**** Material provided ****
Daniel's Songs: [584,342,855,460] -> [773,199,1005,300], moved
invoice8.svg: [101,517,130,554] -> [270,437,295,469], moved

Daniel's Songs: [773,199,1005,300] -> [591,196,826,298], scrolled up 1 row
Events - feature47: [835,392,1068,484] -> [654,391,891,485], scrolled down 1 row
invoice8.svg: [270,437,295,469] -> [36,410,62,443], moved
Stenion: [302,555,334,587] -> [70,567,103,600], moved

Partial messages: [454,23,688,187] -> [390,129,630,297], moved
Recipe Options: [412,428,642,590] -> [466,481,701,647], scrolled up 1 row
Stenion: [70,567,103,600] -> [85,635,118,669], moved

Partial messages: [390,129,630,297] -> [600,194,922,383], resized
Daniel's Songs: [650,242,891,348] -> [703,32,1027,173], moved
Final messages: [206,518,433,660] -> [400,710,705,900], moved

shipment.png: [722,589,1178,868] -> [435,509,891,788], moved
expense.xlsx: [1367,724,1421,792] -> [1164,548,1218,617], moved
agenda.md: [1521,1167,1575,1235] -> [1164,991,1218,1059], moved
****
Assigned task: Among the entries above, which lines include "messages"? List them all.

Problem solution:
Partial messages: [454,23,688,187] -> [390,129,630,297], moved
Partial messages: [390,129,630,297] -> [600,194,922,383], resized
Final messages: [206,518,433,660] -> [400,710,705,900], moved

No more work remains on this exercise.